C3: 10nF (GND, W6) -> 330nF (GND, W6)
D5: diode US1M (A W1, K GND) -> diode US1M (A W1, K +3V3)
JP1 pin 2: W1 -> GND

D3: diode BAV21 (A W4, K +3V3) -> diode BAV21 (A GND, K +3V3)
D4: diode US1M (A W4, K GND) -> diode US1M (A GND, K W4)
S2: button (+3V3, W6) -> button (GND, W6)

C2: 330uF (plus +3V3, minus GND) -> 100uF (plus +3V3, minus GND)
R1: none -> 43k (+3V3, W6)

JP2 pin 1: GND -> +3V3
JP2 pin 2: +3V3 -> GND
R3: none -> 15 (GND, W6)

# WORK ITEM:
Exactly as they appear above, print all the entries.

# ANSWER SPACE:
C3: 10nF (GND, W6) -> 330nF (GND, W6)
D5: diode US1M (A W1, K GND) -> diode US1M (A W1, K +3V3)
JP1 pin 2: W1 -> GND

D3: diode BAV21 (A W4, K +3V3) -> diode BAV21 (A GND, K +3V3)
D4: diode US1M (A W4, K GND) -> diode US1M (A GND, K W4)
S2: button (+3V3, W6) -> button (GND, W6)

C2: 330uF (plus +3V3, minus GND) -> 100uF (plus +3V3, minus GND)
R1: none -> 43k (+3V3, W6)

JP2 pin 1: GND -> +3V3
JP2 pin 2: +3V3 -> GND
R3: none -> 15 (GND, W6)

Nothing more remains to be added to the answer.